Description of the task:
Excluding pictures, retype the line with "SD2 pin SCK: SCK -> 5" and each line that follows it to the end of the data below, word for word.

*** Records supplied Section Begins ***

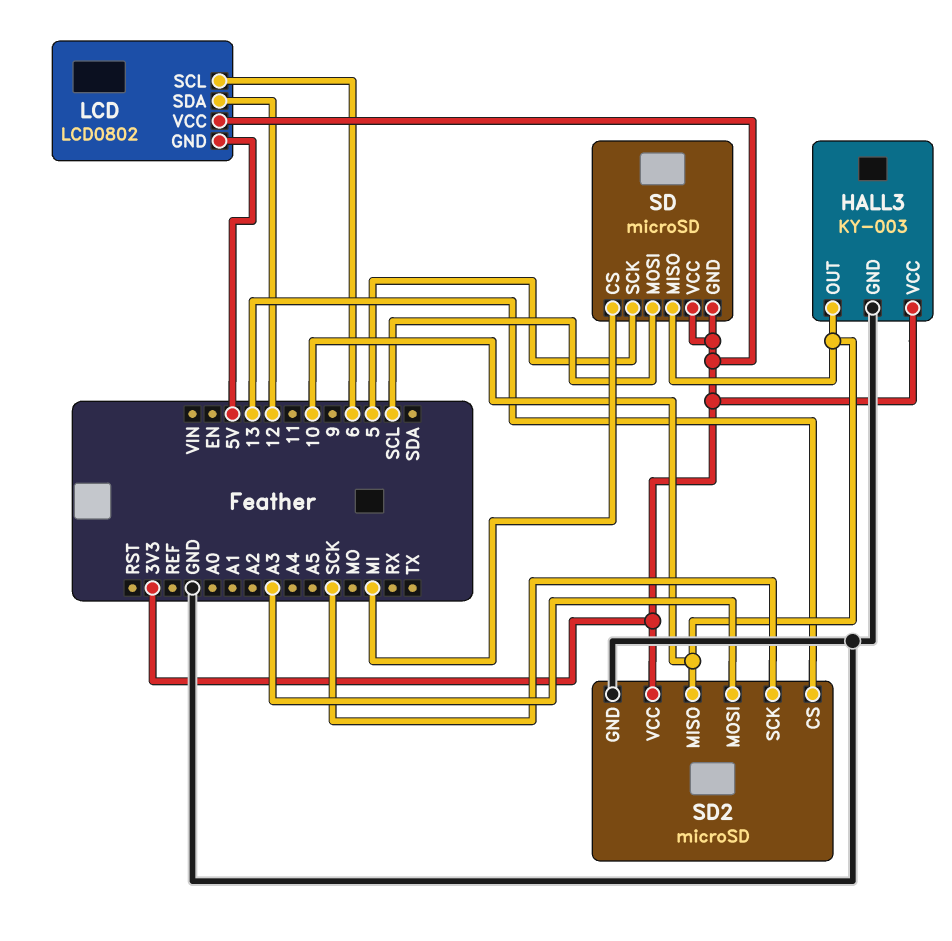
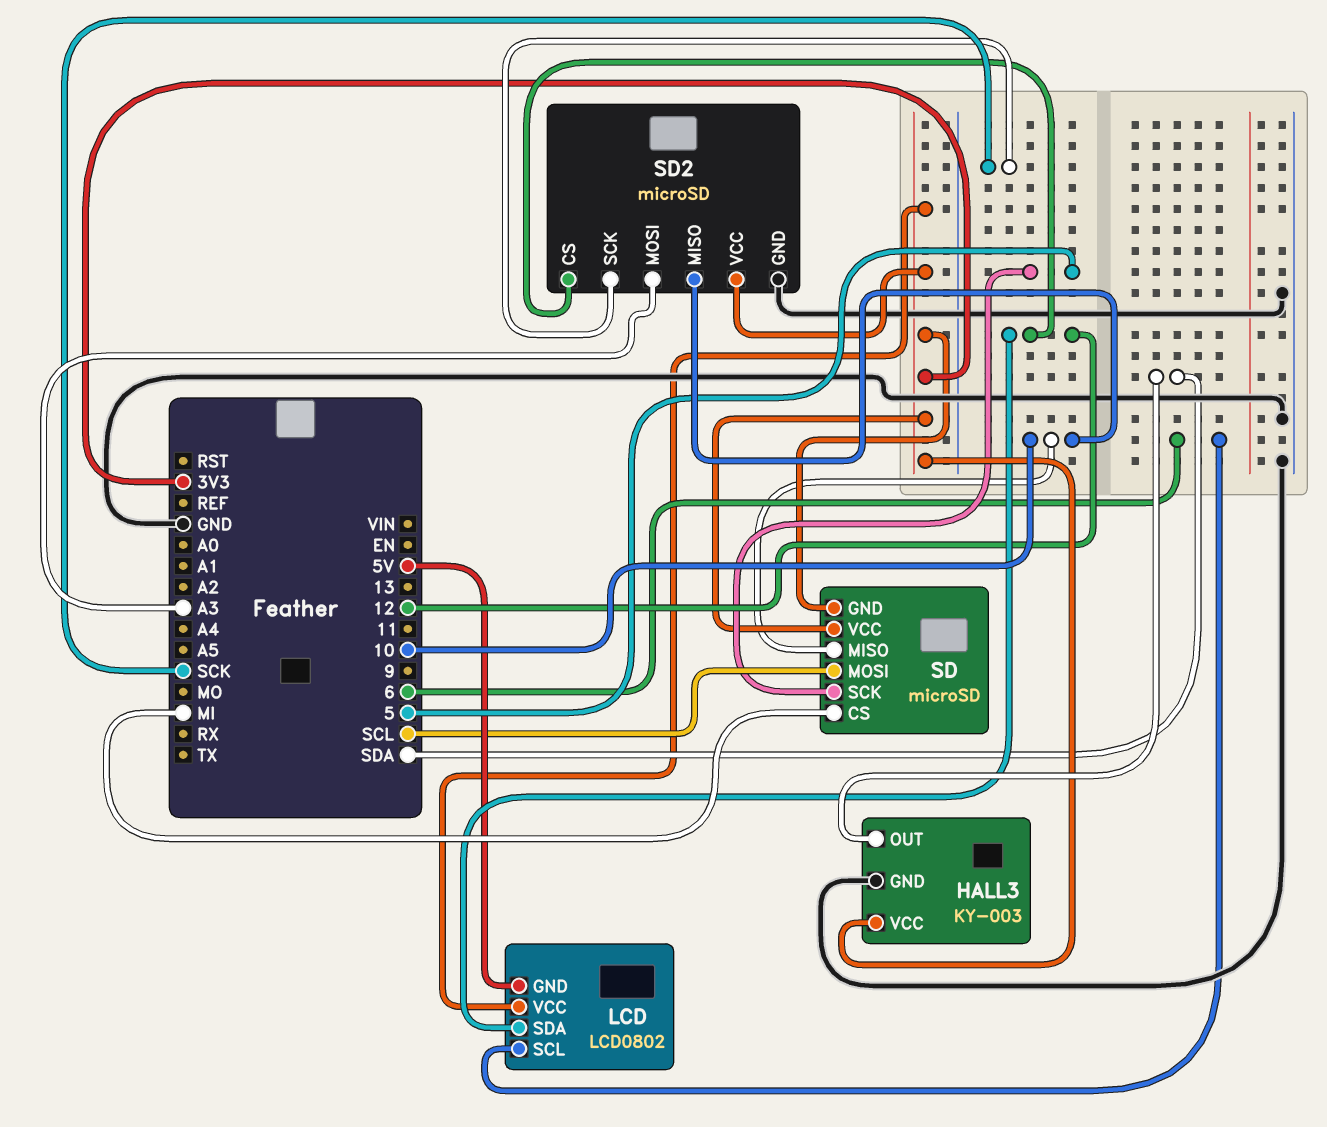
HALL3 pin OUT: 10 -> SDA
SD2 pin CS: 13 -> 12

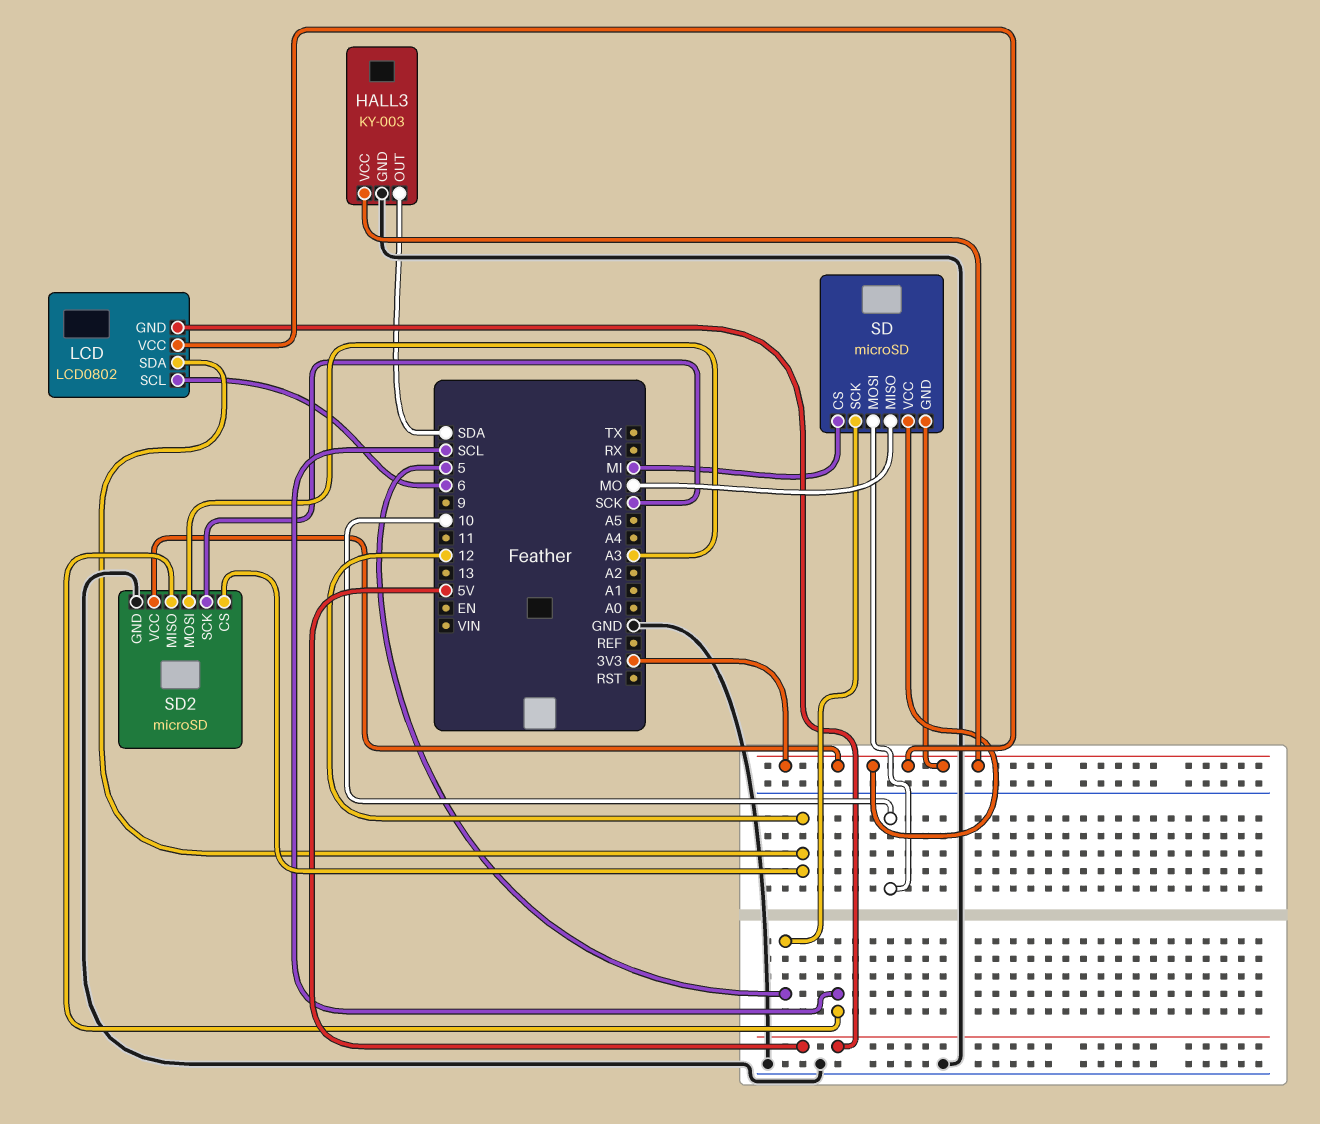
SD pin MISO: 10 -> MO
SD pin MOSI: SCL -> 10
SD2 pin MISO: 10 -> SCL

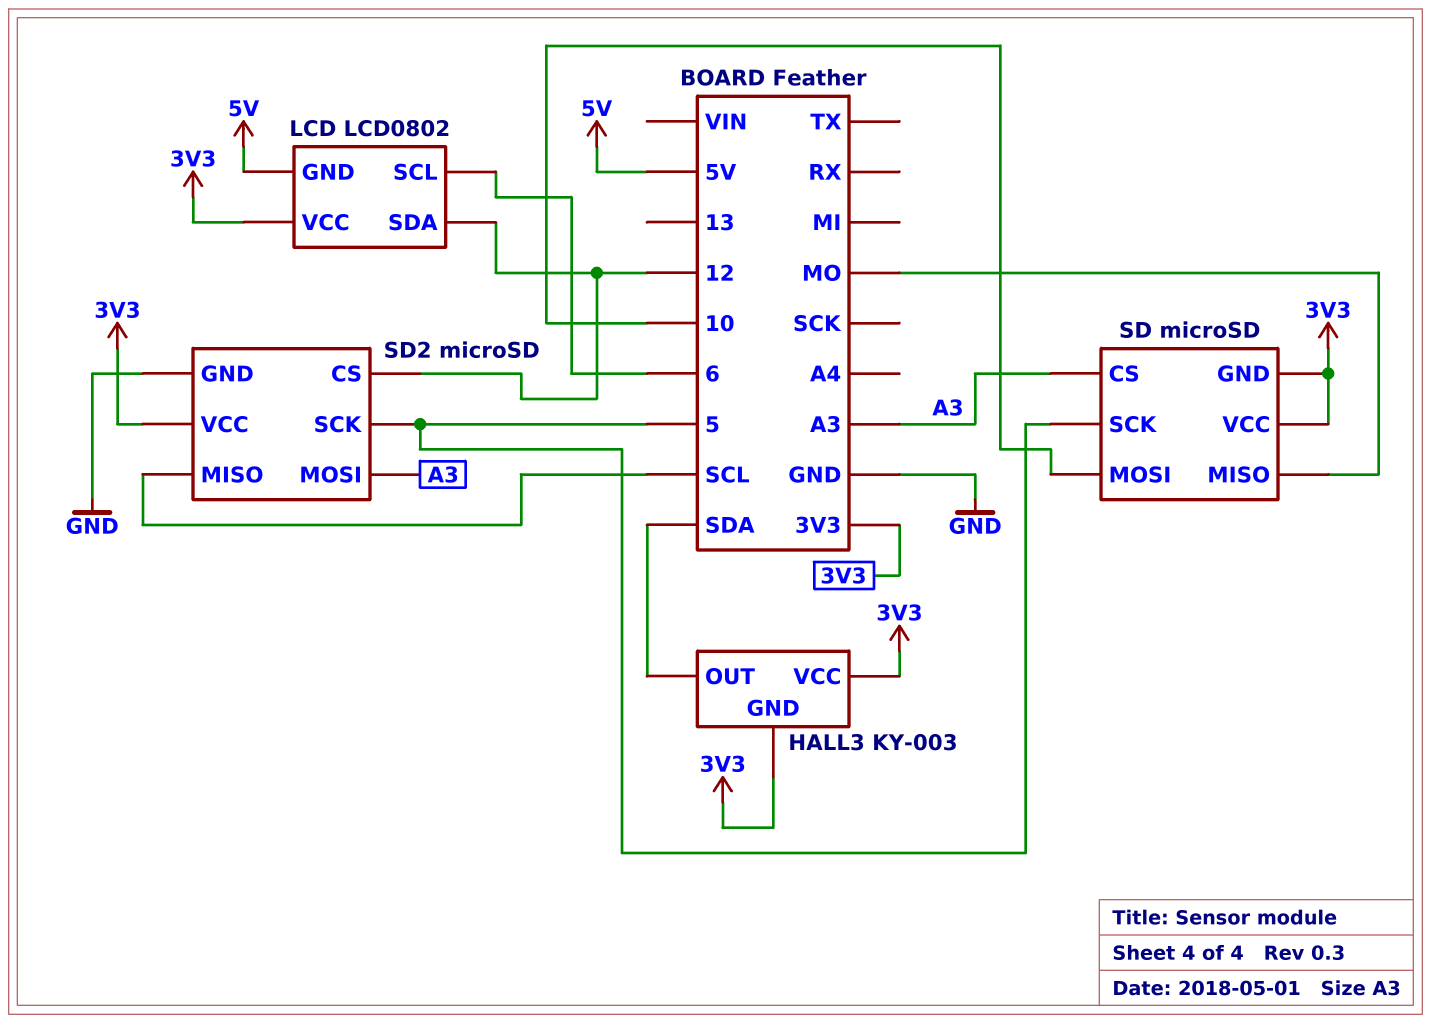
HALL3 pin GND: GND -> 3V3
SD pin CS: MI -> A3
SD2 pin SCK: SCK -> 5

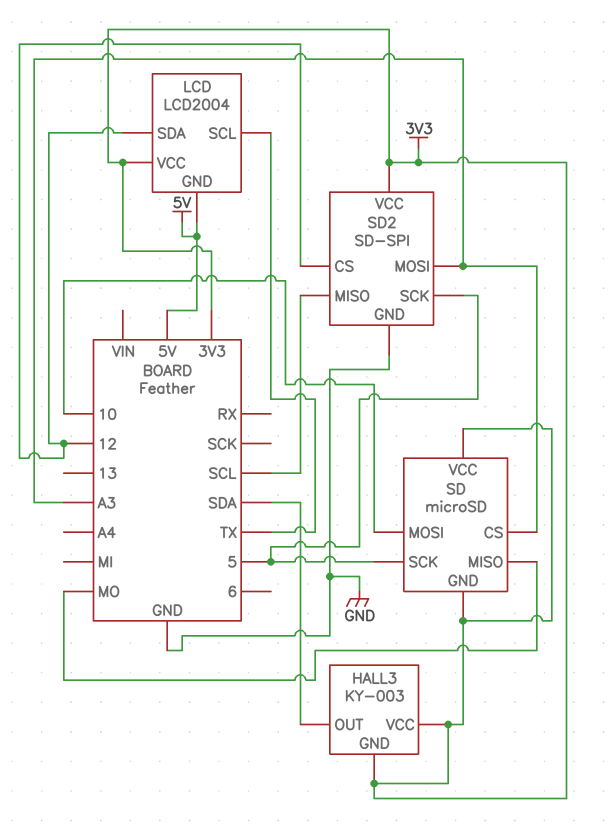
LCD: LCD0802 -> LCD2004
LCD pin SCL: 6 -> TX
SD2: microSD -> SD-SPI

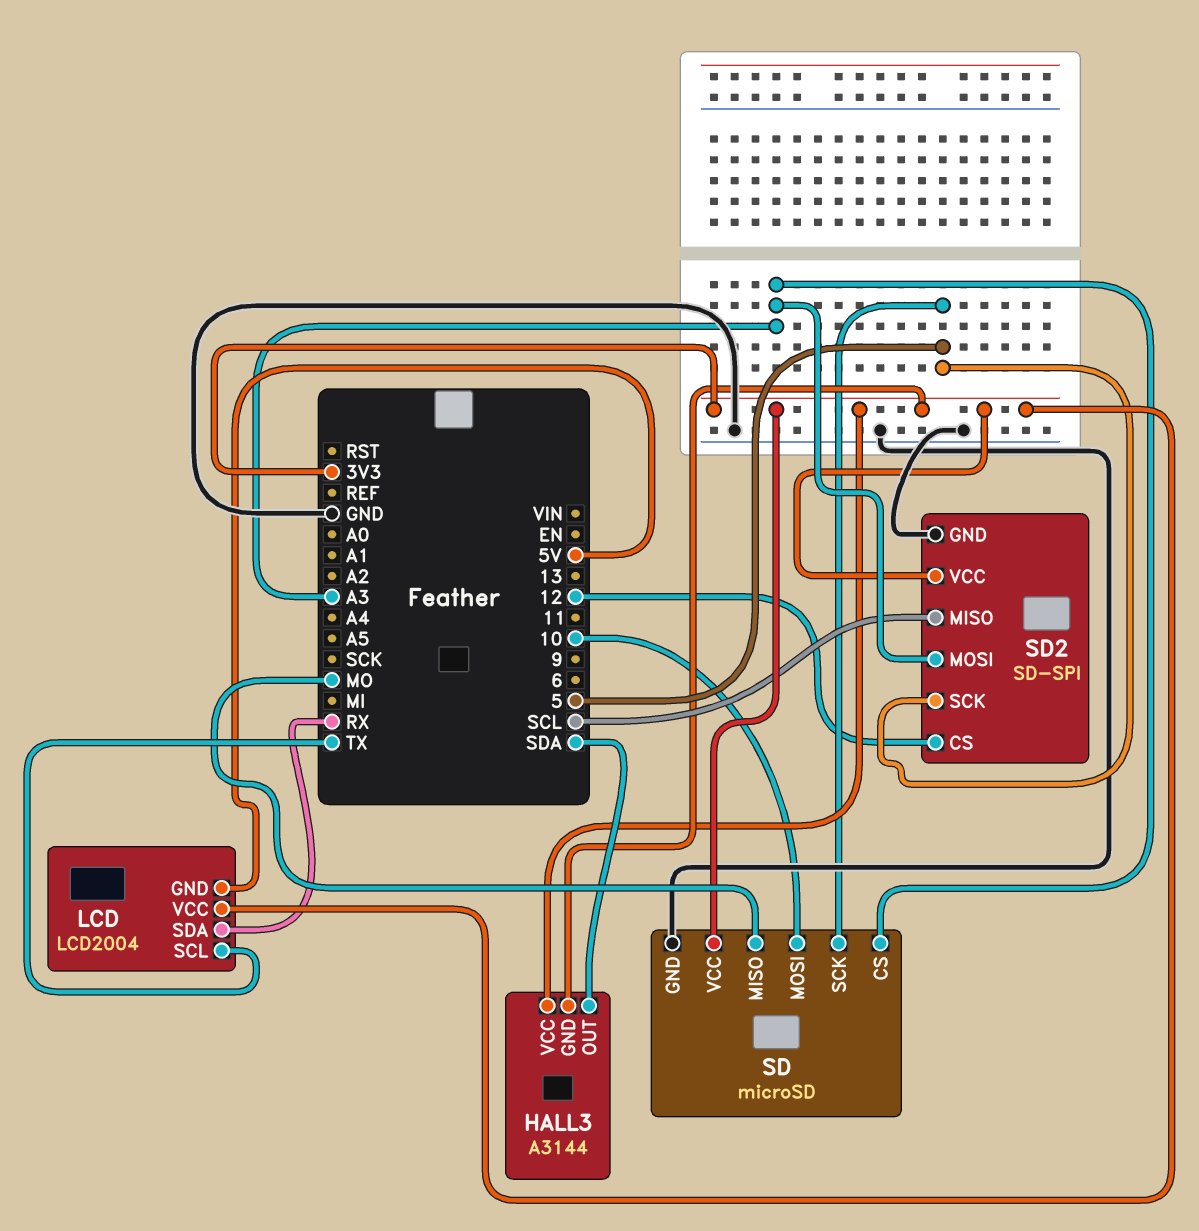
HALL3: KY-003 -> A3144
LCD pin SDA: 12 -> RX
SD pin GND: 3V3 -> GND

*** Records supplied Section Ends ***

Task answer:
SD2 pin SCK: SCK -> 5

LCD: LCD0802 -> LCD2004
LCD pin SCL: 6 -> TX
SD2: microSD -> SD-SPI

HALL3: KY-003 -> A3144
LCD pin SDA: 12 -> RX
SD pin GND: 3V3 -> GND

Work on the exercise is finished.